─── MATERIAL PROVIDED ───

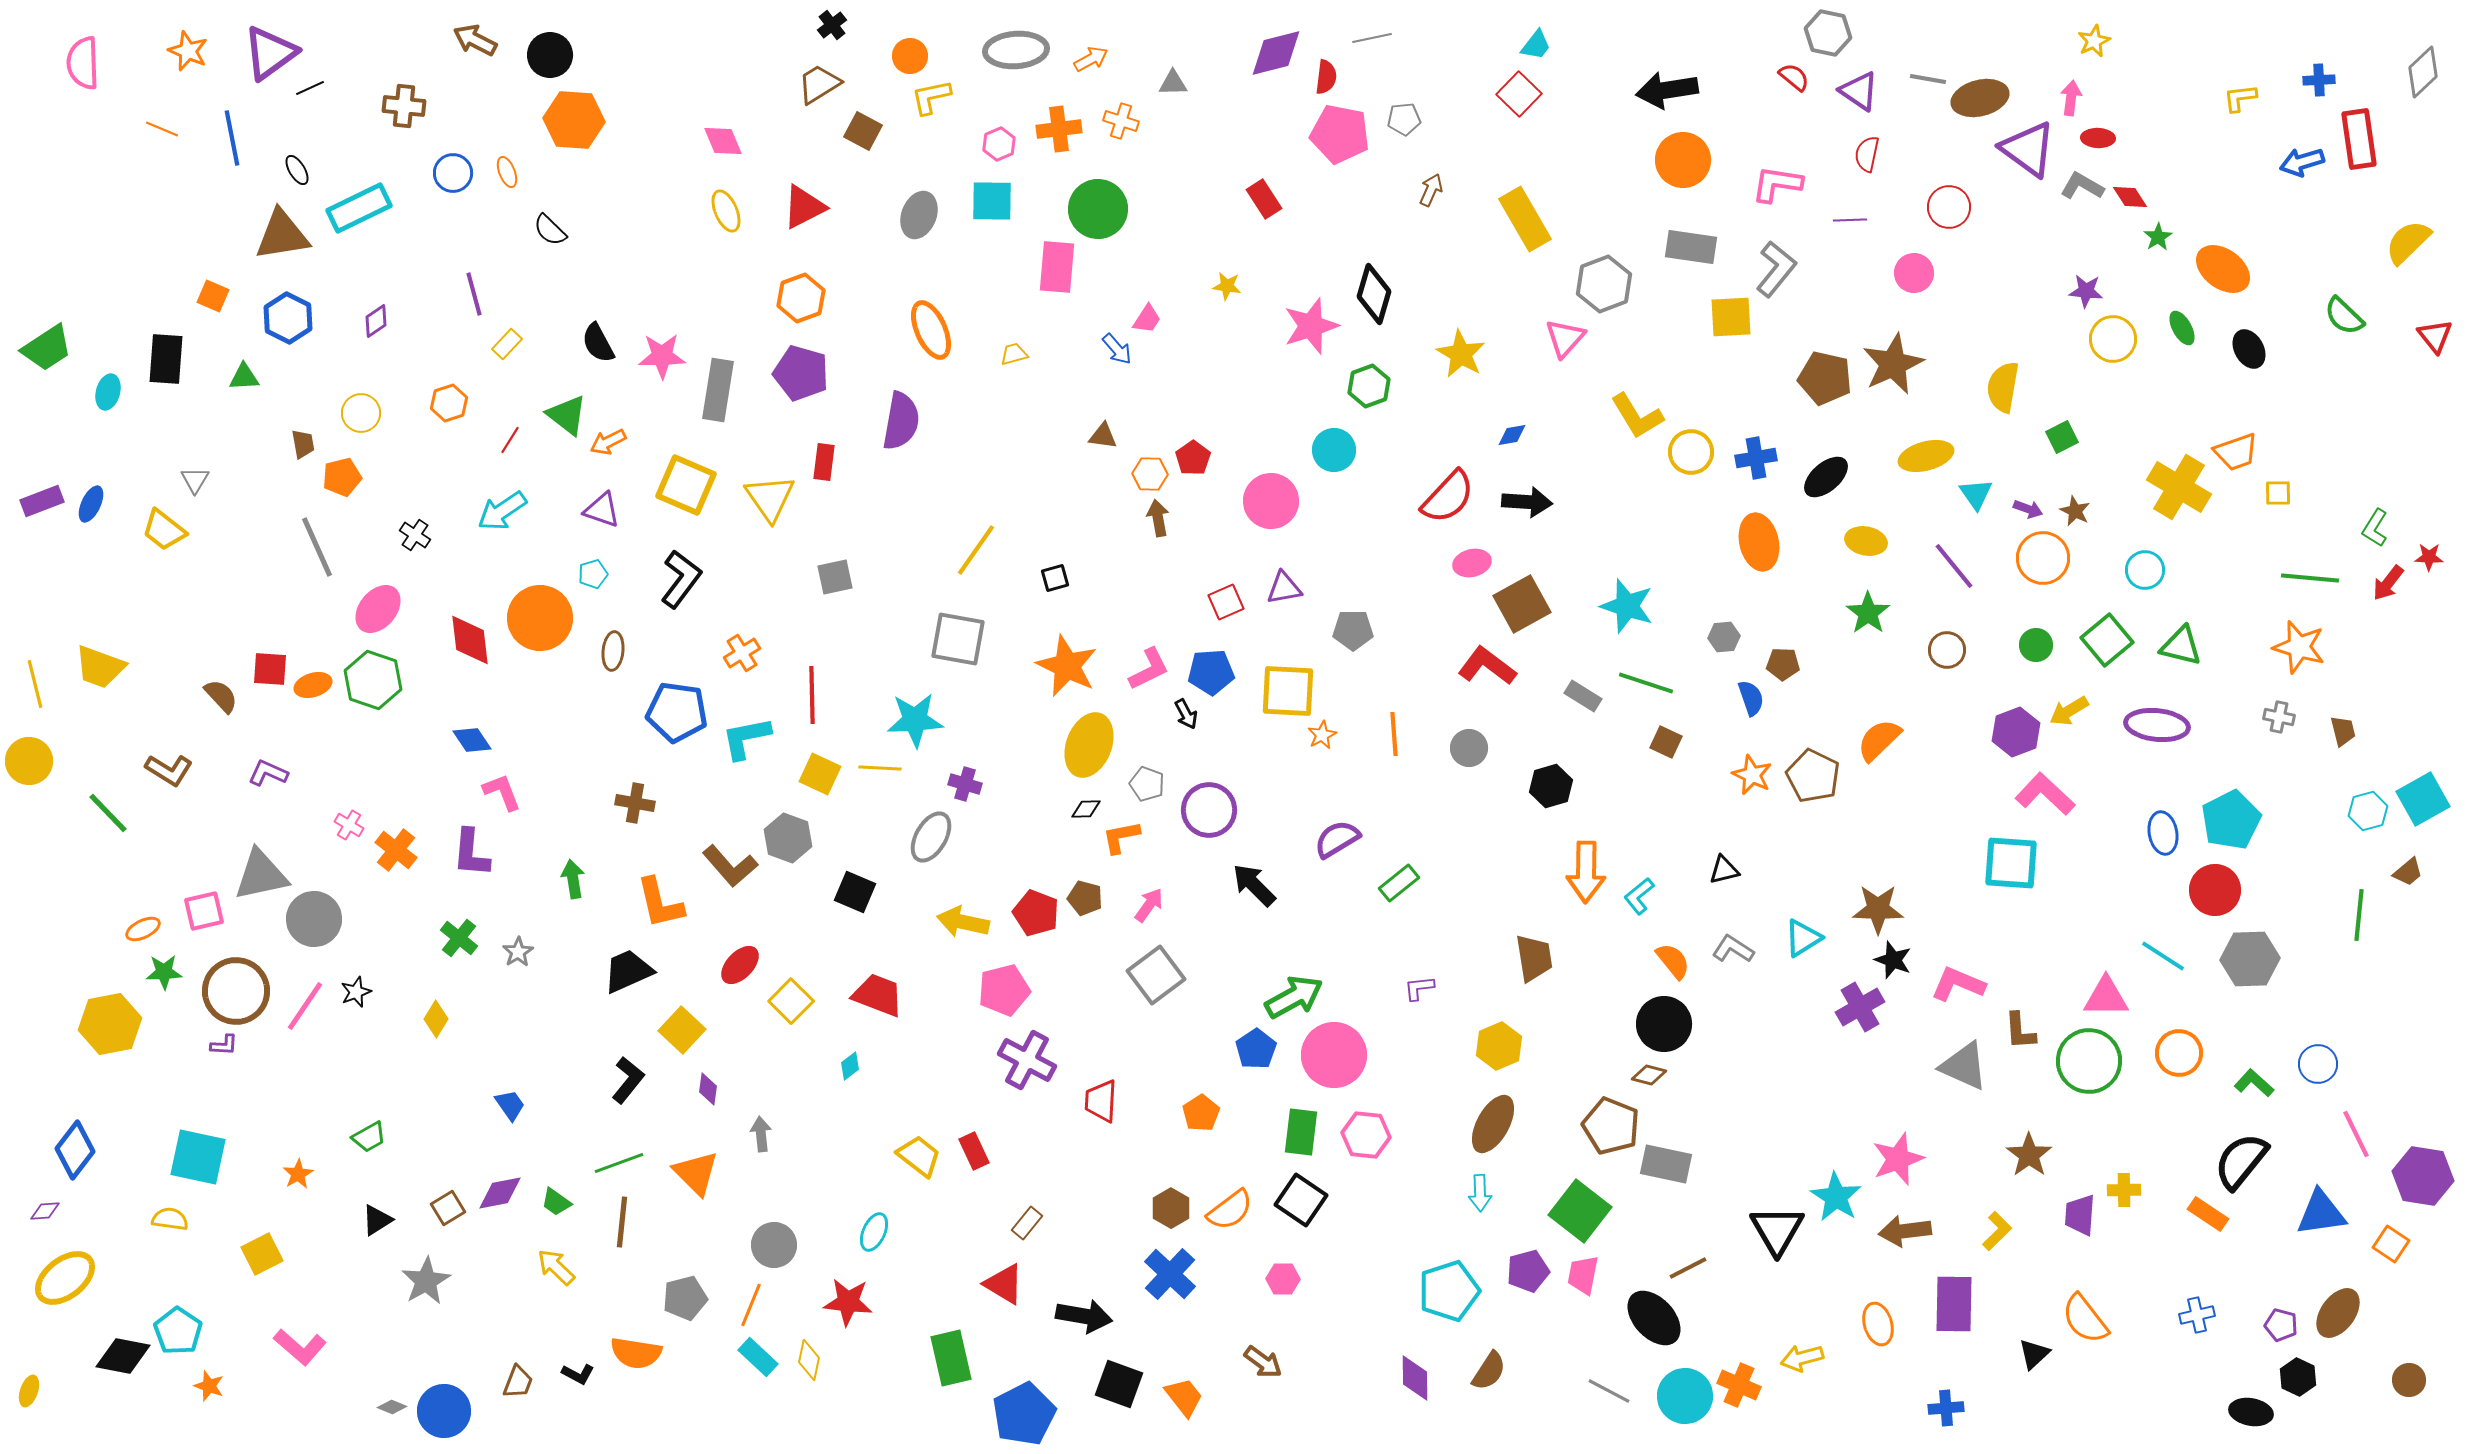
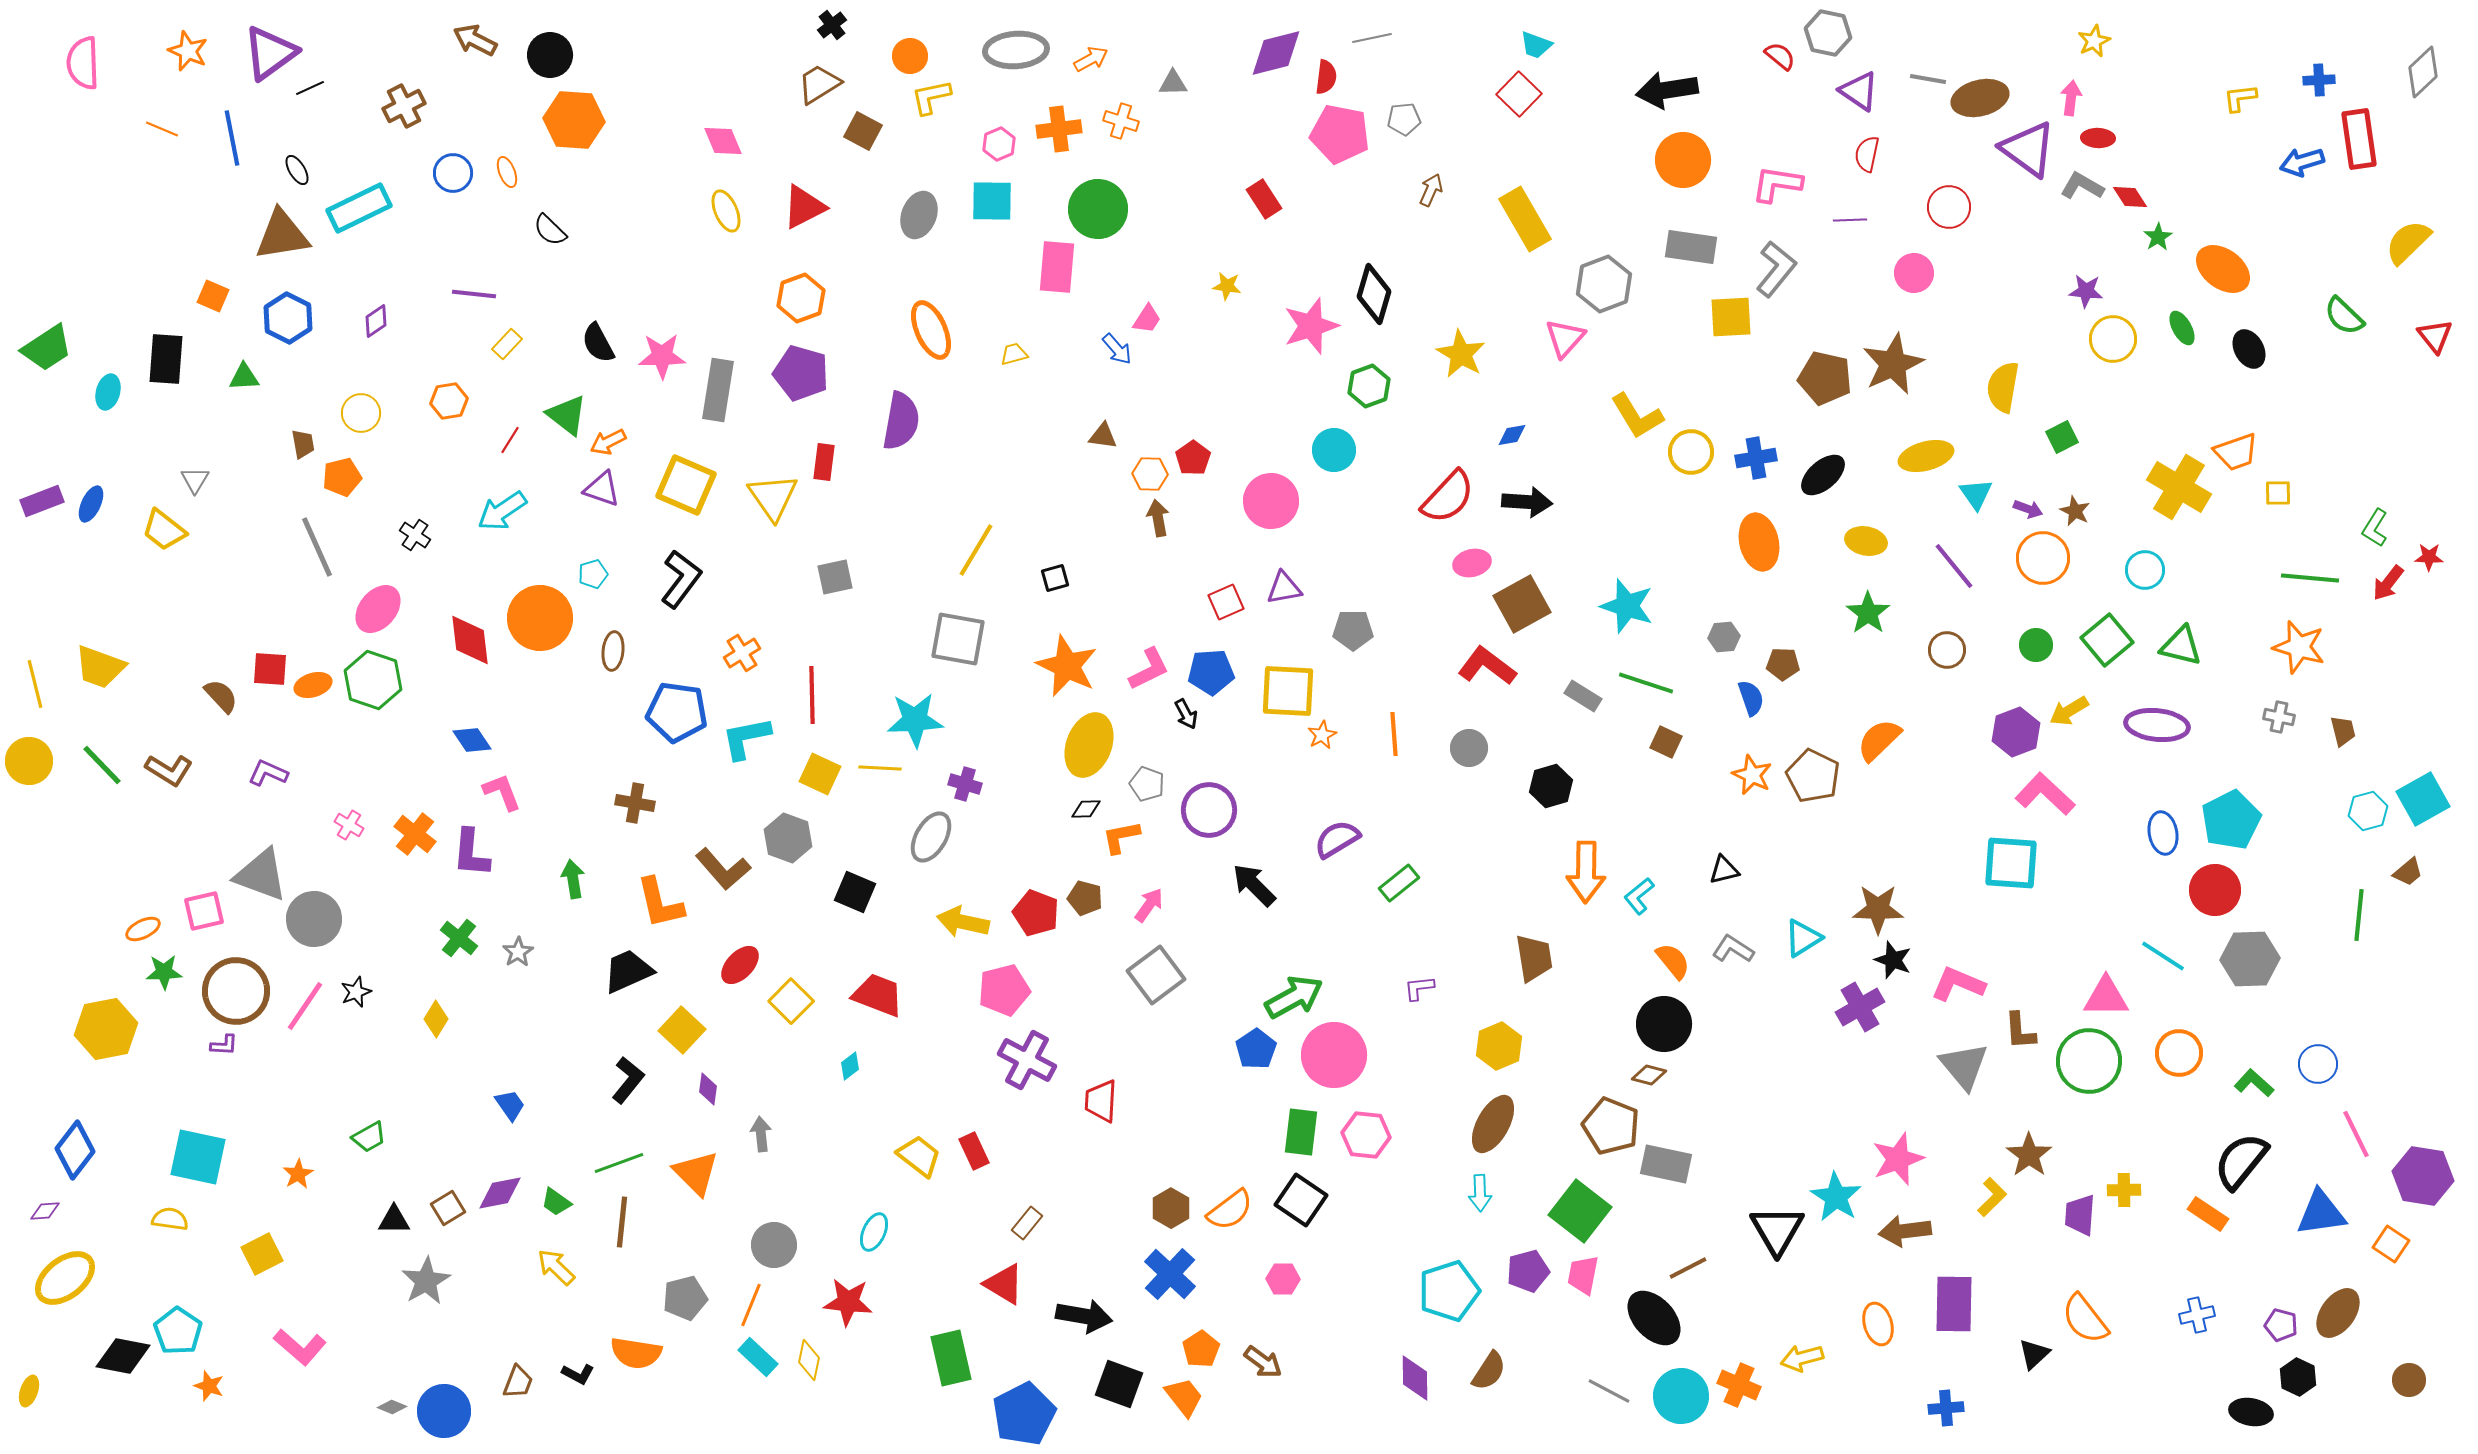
cyan trapezoid at (1536, 45): rotated 72 degrees clockwise
red semicircle at (1794, 77): moved 14 px left, 21 px up
brown cross at (404, 106): rotated 33 degrees counterclockwise
purple line at (474, 294): rotated 69 degrees counterclockwise
orange hexagon at (449, 403): moved 2 px up; rotated 9 degrees clockwise
black ellipse at (1826, 477): moved 3 px left, 2 px up
yellow triangle at (770, 498): moved 3 px right, 1 px up
purple triangle at (602, 510): moved 21 px up
yellow line at (976, 550): rotated 4 degrees counterclockwise
green line at (108, 813): moved 6 px left, 48 px up
orange cross at (396, 850): moved 19 px right, 16 px up
brown L-shape at (730, 866): moved 7 px left, 3 px down
gray triangle at (261, 875): rotated 32 degrees clockwise
yellow hexagon at (110, 1024): moved 4 px left, 5 px down
gray triangle at (1964, 1066): rotated 26 degrees clockwise
orange pentagon at (1201, 1113): moved 236 px down
black triangle at (377, 1220): moved 17 px right; rotated 32 degrees clockwise
yellow L-shape at (1997, 1231): moved 5 px left, 34 px up
cyan circle at (1685, 1396): moved 4 px left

───

▸ WHAT TO DO: Starting at the line with "gray triangle at (261, 875): rotated", copy every line down to the last one above, exactly as written and with nothing else.

▸ EXPECTED OUTPUT:
gray triangle at (261, 875): rotated 32 degrees clockwise
yellow hexagon at (110, 1024): moved 4 px left, 5 px down
gray triangle at (1964, 1066): rotated 26 degrees clockwise
orange pentagon at (1201, 1113): moved 236 px down
black triangle at (377, 1220): moved 17 px right; rotated 32 degrees clockwise
yellow L-shape at (1997, 1231): moved 5 px left, 34 px up
cyan circle at (1685, 1396): moved 4 px left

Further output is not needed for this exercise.